Task details: In the copy, leave out the pictures and repeat all records exactly.

Start of Record excerpts

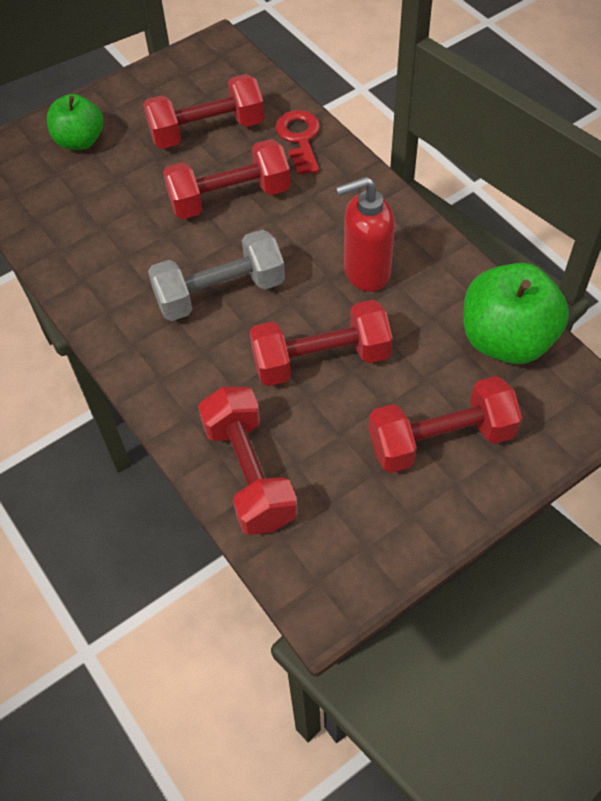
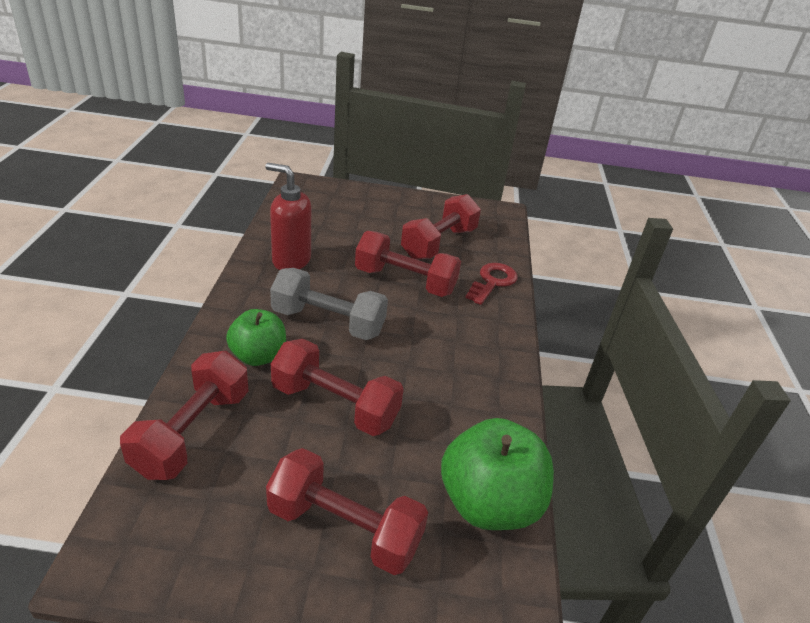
camera: 35 degrees right, 20 degrees down
green apple [47,94,103,150] -> green apple moved to [226,309,286,366]
red dumbbell [143,74,265,149] -> red dumbbell turned 75 degrees counterclockwise [401,194,481,260]
red soap dispenser [336,177,395,292] -> red soap dispenser moved to [265,163,311,270]

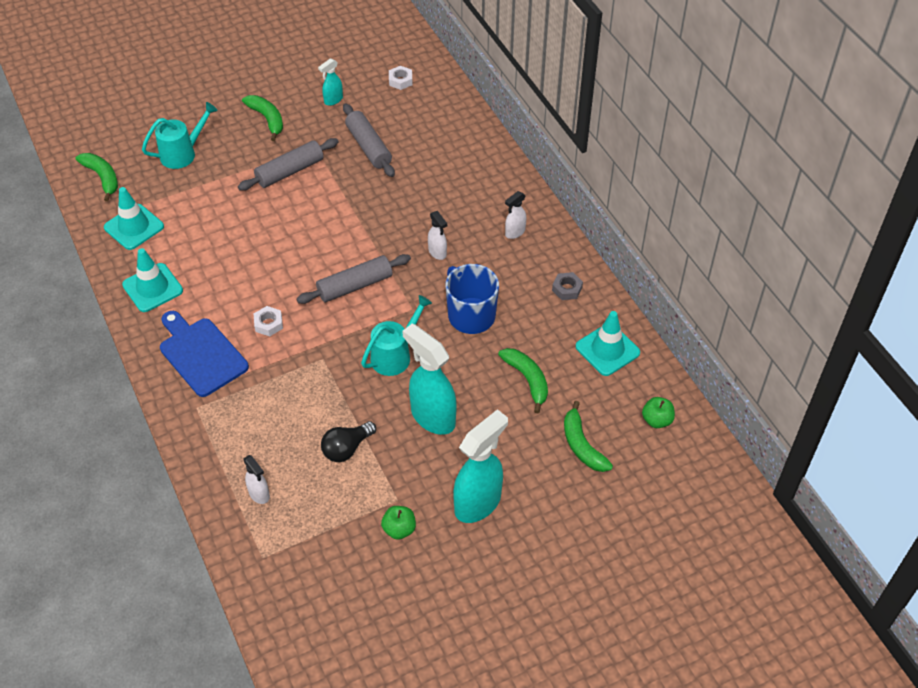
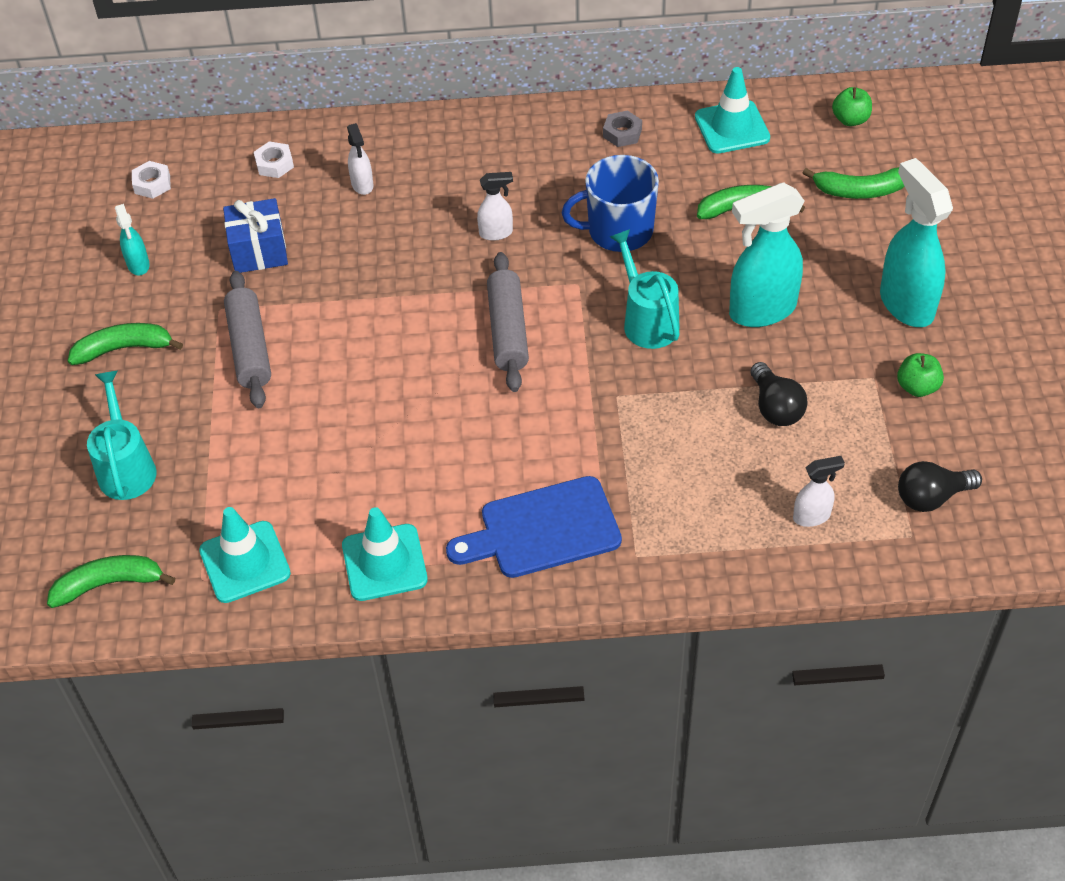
camera: 65 degrees left, 0 degrees up
white nut [254,306,283,336] -> white nut moved to [254,142,294,178]
grey rolling pin [343,103,395,177] -> blue gift [223,198,288,273]
white spray bottle [505,191,526,239] -> white spray bottle moved to [347,123,373,195]
none -> black light bulb [898,461,982,512]

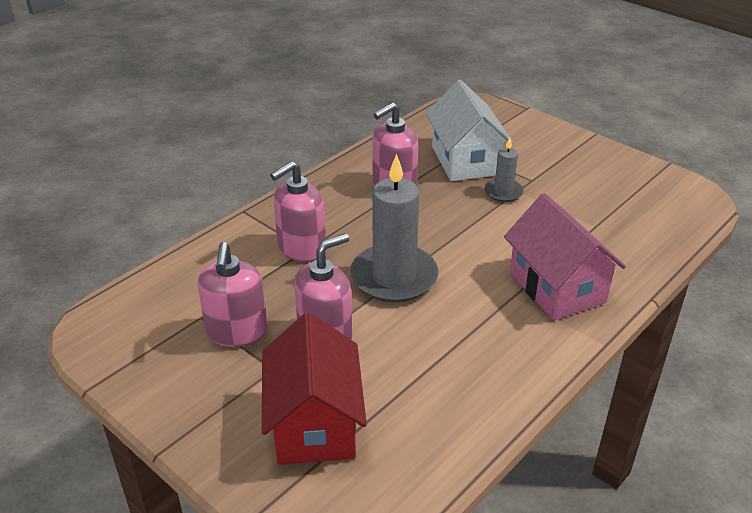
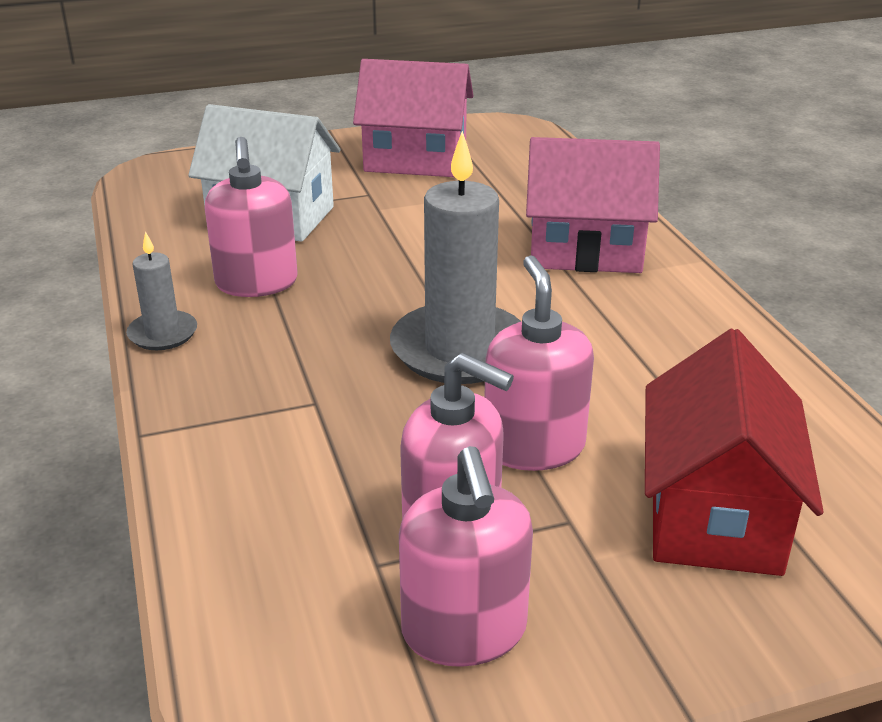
camera: 60 degrees left, 5 degrees down
red house [262,312,367,465] -> red house turned 75 degrees clockwise [645,329,824,576]
pink soap dispenser [270,161,326,262] -> pink soap dispenser moved to [399,446,533,667]
grey candle [484,137,524,202] -> grey candle moved to [126,232,197,350]
none -> pink house [353,59,474,177]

End of Record excerpts

Written answer:
camera: 35 degrees right, 20 degrees down
green apple [47,94,103,150] -> green apple moved to [226,309,286,366]
red dumbbell [143,74,265,149] -> red dumbbell turned 75 degrees counterclockwise [401,194,481,260]
red soap dispenser [336,177,395,292] -> red soap dispenser moved to [265,163,311,270]

camera: 65 degrees left, 0 degrees up
white nut [254,306,283,336] -> white nut moved to [254,142,294,178]
grey rolling pin [343,103,395,177] -> blue gift [223,198,288,273]
white spray bottle [505,191,526,239] -> white spray bottle moved to [347,123,373,195]
none -> black light bulb [898,461,982,512]

camera: 60 degrees left, 5 degrees down
red house [262,312,367,465] -> red house turned 75 degrees clockwise [645,329,824,576]
pink soap dispenser [270,161,326,262] -> pink soap dispenser moved to [399,446,533,667]
grey candle [484,137,524,202] -> grey candle moved to [126,232,197,350]
none -> pink house [353,59,474,177]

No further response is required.